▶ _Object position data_
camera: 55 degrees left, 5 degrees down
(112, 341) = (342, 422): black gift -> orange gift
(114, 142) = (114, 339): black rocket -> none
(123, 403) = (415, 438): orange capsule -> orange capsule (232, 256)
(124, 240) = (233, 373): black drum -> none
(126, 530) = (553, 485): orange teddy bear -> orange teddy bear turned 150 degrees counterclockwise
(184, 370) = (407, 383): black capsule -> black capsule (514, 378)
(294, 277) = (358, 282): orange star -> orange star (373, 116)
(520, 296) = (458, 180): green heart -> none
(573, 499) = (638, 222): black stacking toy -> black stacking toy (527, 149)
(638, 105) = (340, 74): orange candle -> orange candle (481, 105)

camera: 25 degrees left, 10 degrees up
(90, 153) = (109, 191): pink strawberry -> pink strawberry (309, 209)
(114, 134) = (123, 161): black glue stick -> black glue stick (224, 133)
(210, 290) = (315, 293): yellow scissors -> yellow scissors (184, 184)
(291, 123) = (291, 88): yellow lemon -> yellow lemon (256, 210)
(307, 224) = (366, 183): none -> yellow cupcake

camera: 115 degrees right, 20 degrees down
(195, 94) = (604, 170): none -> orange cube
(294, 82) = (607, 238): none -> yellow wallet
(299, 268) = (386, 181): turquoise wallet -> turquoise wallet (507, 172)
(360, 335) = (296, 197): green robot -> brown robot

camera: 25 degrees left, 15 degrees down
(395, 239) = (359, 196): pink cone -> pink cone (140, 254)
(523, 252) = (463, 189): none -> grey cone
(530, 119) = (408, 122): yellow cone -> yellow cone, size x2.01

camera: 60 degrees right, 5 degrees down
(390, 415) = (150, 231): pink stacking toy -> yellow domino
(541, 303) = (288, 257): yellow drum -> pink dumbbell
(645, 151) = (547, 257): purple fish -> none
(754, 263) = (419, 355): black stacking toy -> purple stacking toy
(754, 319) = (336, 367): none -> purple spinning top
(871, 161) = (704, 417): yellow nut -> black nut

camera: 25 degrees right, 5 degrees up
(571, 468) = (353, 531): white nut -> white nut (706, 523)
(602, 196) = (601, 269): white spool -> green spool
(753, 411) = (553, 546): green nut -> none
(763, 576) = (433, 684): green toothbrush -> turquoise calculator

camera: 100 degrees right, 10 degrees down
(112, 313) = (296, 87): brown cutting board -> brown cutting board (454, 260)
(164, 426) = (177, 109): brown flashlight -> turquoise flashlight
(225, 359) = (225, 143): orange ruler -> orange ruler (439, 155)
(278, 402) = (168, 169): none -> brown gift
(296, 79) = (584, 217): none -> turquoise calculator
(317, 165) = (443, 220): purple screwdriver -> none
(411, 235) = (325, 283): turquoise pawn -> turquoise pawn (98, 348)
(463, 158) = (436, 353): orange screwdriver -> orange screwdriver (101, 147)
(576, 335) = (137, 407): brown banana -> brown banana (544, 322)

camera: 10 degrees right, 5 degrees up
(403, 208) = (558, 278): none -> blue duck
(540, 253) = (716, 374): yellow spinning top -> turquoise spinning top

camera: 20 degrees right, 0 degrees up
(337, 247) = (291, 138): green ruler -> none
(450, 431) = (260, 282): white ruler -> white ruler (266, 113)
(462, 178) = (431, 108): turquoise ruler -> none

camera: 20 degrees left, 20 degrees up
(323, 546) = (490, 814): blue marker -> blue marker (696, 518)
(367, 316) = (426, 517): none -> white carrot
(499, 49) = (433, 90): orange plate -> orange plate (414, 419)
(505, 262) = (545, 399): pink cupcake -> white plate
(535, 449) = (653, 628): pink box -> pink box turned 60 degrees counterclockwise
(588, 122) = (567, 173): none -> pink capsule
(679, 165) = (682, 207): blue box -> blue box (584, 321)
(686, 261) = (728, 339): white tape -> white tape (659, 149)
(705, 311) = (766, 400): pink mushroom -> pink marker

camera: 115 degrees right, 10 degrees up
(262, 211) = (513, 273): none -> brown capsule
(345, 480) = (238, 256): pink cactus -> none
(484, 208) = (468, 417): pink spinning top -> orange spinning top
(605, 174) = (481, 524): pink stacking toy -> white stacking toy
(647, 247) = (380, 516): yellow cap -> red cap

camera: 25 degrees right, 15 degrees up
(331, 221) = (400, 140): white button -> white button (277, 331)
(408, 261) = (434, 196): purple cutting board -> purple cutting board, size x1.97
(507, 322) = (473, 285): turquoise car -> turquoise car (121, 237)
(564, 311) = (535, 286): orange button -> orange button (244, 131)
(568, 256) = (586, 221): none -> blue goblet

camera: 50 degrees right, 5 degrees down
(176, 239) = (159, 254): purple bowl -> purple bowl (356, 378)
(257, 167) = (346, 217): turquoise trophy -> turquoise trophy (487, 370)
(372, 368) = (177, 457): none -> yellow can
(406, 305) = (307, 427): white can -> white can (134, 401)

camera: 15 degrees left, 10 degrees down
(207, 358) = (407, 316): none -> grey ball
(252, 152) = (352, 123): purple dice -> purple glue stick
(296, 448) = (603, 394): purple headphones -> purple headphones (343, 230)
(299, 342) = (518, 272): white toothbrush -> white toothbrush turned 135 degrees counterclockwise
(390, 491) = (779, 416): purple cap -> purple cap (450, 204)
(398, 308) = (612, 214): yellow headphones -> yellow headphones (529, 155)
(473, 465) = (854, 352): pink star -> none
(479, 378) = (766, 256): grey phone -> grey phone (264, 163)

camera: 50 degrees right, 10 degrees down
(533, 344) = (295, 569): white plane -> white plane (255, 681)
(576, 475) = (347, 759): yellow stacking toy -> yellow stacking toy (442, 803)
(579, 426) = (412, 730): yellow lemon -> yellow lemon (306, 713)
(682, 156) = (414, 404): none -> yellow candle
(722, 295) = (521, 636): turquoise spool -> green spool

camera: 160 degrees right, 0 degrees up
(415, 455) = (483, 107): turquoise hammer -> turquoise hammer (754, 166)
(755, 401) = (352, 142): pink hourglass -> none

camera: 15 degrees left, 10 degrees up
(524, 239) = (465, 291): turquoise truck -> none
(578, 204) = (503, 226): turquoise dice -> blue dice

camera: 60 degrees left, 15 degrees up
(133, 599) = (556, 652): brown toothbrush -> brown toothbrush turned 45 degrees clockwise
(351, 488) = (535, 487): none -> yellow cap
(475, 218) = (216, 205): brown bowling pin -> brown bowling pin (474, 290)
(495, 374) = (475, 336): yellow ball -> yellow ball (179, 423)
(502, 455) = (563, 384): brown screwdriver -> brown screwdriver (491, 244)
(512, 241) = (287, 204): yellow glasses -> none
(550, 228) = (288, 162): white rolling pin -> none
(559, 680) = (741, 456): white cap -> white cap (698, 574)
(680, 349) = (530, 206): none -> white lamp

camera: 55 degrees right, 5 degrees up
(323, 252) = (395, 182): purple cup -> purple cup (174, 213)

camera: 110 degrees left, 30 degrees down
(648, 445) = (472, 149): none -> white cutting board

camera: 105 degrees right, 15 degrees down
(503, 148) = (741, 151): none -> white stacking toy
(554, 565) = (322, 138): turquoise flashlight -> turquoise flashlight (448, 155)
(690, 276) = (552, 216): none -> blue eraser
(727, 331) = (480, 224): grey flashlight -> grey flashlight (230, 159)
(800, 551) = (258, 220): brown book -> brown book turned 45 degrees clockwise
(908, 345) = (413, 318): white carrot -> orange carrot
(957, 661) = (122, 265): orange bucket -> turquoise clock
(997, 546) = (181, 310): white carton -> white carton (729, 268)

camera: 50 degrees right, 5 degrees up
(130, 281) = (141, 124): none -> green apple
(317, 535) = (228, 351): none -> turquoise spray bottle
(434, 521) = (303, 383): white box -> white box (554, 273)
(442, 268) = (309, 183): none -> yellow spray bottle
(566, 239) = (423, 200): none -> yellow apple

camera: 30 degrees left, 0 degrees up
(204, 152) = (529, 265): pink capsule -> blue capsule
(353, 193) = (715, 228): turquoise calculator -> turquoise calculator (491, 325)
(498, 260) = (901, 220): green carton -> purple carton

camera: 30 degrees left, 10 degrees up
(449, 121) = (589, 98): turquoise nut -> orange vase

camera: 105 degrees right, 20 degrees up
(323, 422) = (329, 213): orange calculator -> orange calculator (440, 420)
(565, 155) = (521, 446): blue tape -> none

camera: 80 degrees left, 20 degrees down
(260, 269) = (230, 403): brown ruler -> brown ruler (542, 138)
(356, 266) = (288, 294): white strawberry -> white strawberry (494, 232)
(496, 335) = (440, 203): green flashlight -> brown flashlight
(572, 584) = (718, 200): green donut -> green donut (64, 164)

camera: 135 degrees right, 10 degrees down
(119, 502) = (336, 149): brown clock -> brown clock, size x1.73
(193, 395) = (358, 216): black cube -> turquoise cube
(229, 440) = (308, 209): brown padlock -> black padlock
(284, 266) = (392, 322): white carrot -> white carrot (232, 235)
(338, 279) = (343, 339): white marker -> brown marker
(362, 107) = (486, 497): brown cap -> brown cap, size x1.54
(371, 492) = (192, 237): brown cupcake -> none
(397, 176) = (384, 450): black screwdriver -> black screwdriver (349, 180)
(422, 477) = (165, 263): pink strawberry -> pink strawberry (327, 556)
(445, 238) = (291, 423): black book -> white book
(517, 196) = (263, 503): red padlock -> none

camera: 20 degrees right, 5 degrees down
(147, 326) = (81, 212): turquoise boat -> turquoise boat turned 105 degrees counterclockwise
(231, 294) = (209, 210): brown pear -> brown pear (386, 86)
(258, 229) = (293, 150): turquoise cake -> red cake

▶ _Problem to solve_
Bring together each line above where the string "carrot" turns up.

▶ _Reply_
(367, 316) = (426, 517): none -> white carrot
(908, 345) = (413, 318): white carrot -> orange carrot
(284, 266) = (392, 322): white carrot -> white carrot (232, 235)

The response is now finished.